[INPUT RECORDS — start]
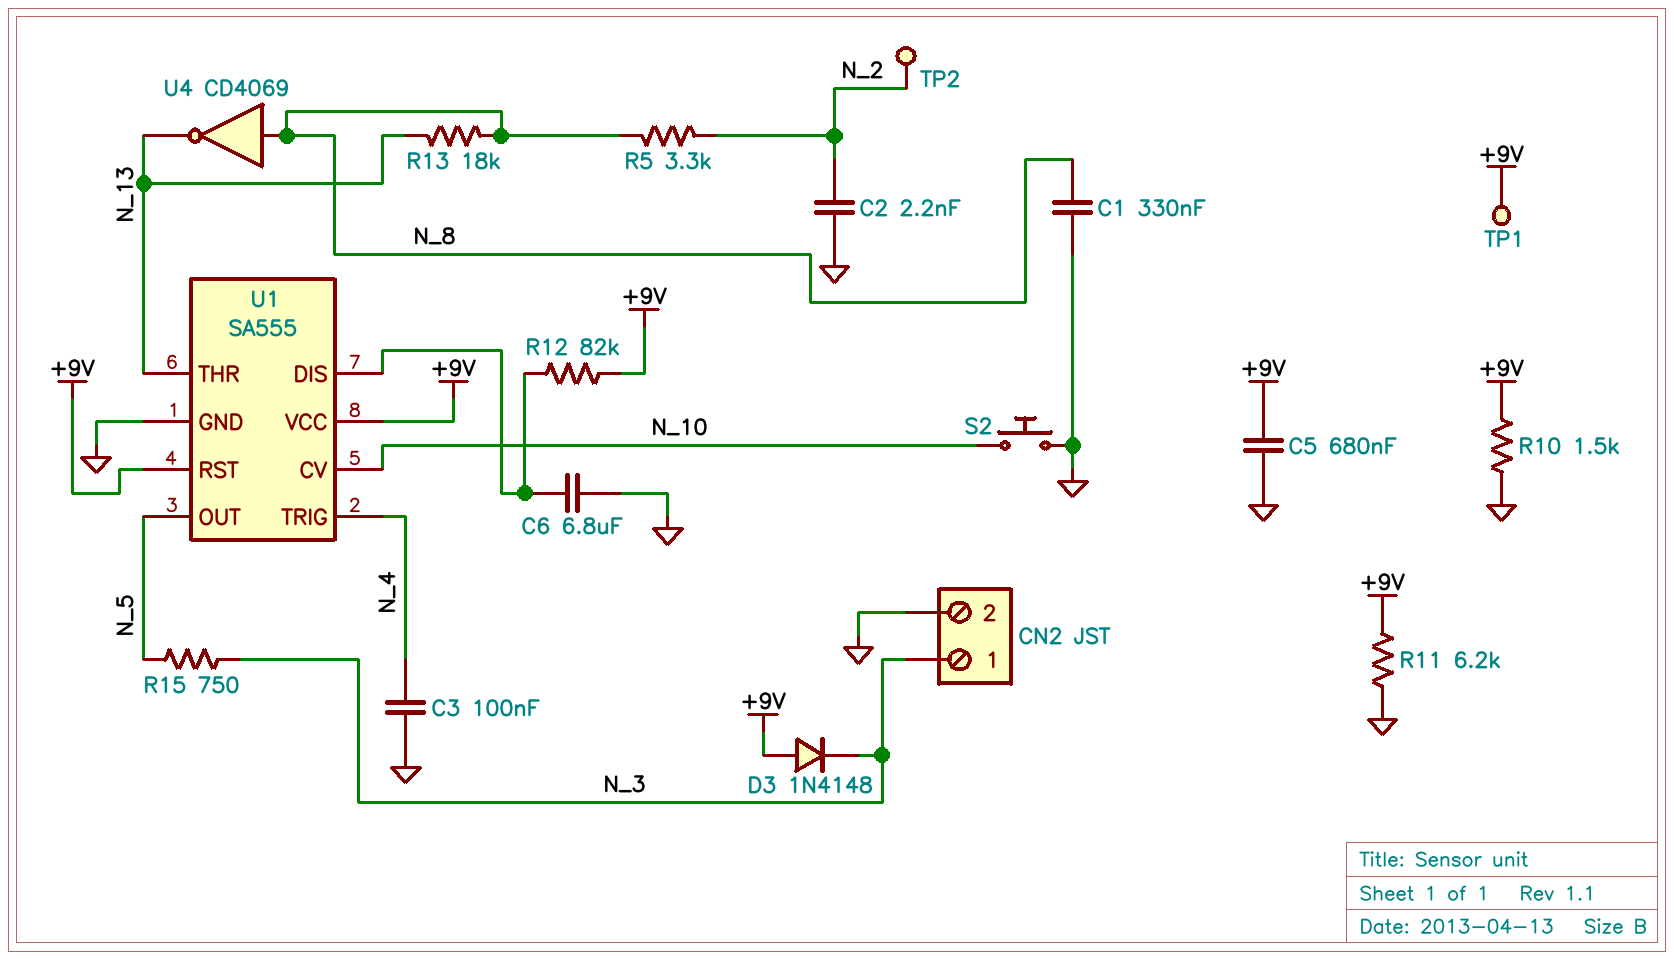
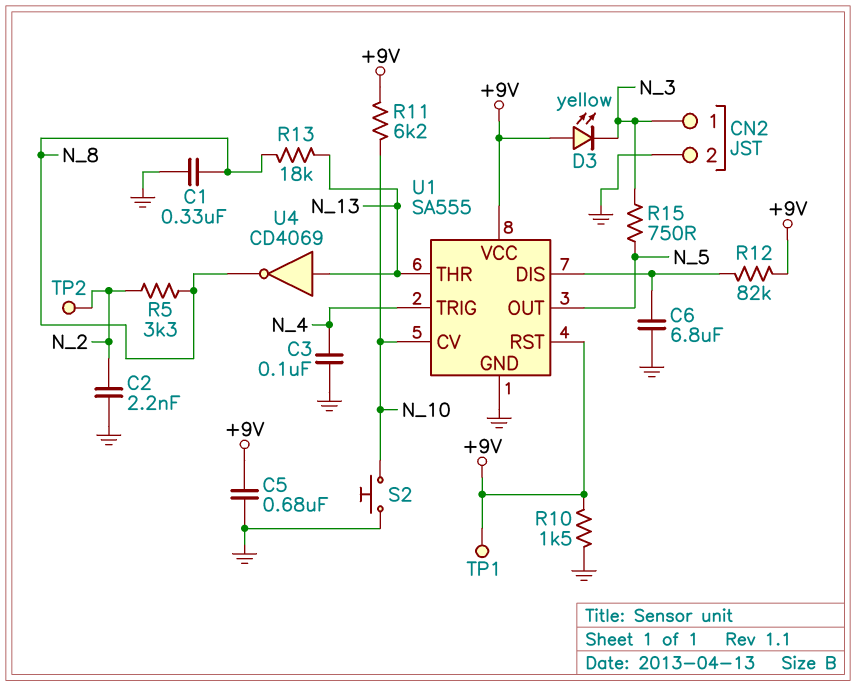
D3: diode 1N4148 (A +9V, K N_3) -> LED yellow (A +9V, K N_3)
R11: 6.2k (+9V, GND) -> 6.2k (+9V, N_10)
U4: NOT CD4069 (in N_8, out N_13) -> NOT CD4069 (in N_13, out N_8)

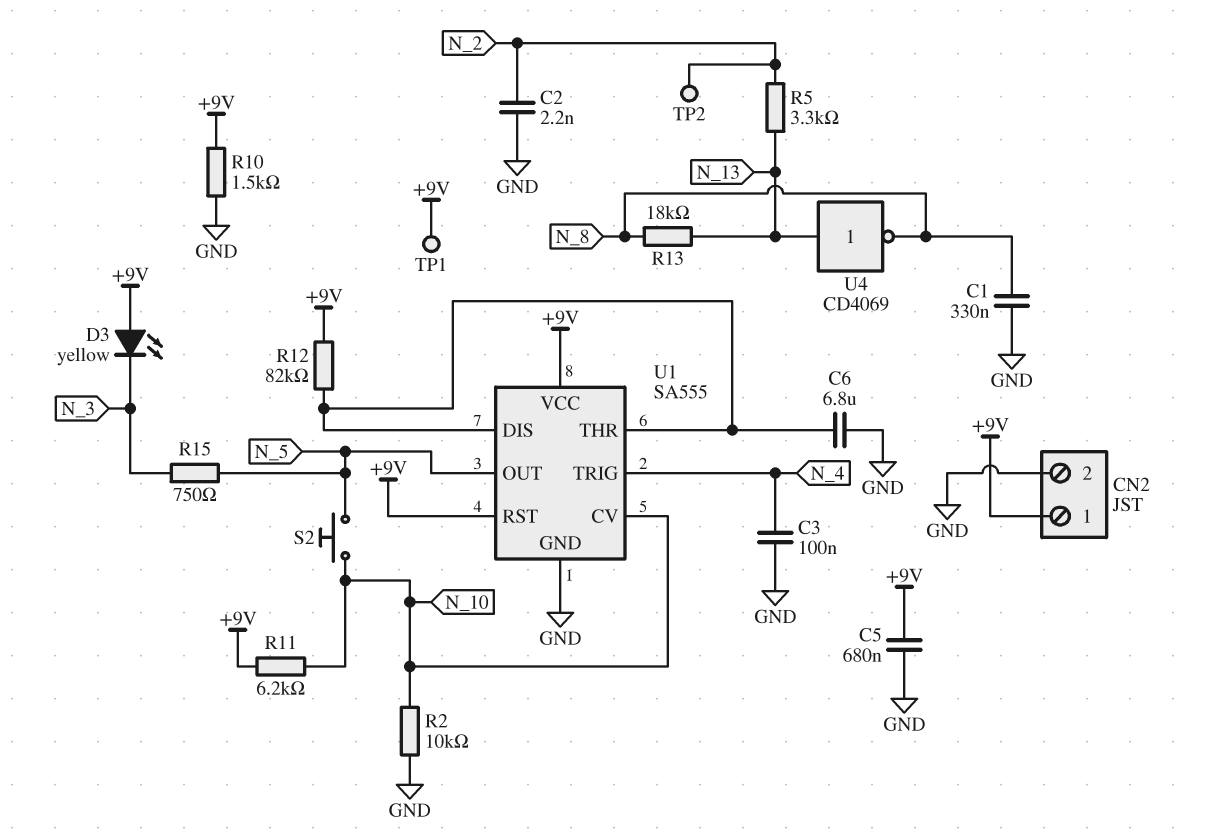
CN2 pin 1: N_3 -> +9V
R2: none -> 10k (GND, N_10)
R5: 3.3k (N_2, N_8) -> 3.3k (N_2, N_13)
S2: button (GND, N_10) -> button (N_5, N_10)
U1 pin THR: N_13 -> U1/DIS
[INPUT RECORDS — finish]
• [TASK PROMPT]: Would you return the whole listing above exactly as written, skipping any image?

• [RESULT]:
D3: diode 1N4148 (A +9V, K N_3) -> LED yellow (A +9V, K N_3)
R11: 6.2k (+9V, GND) -> 6.2k (+9V, N_10)
U4: NOT CD4069 (in N_8, out N_13) -> NOT CD4069 (in N_13, out N_8)

CN2 pin 1: N_3 -> +9V
R2: none -> 10k (GND, N_10)
R5: 3.3k (N_2, N_8) -> 3.3k (N_2, N_13)
S2: button (GND, N_10) -> button (N_5, N_10)
U1 pin THR: N_13 -> U1/DIS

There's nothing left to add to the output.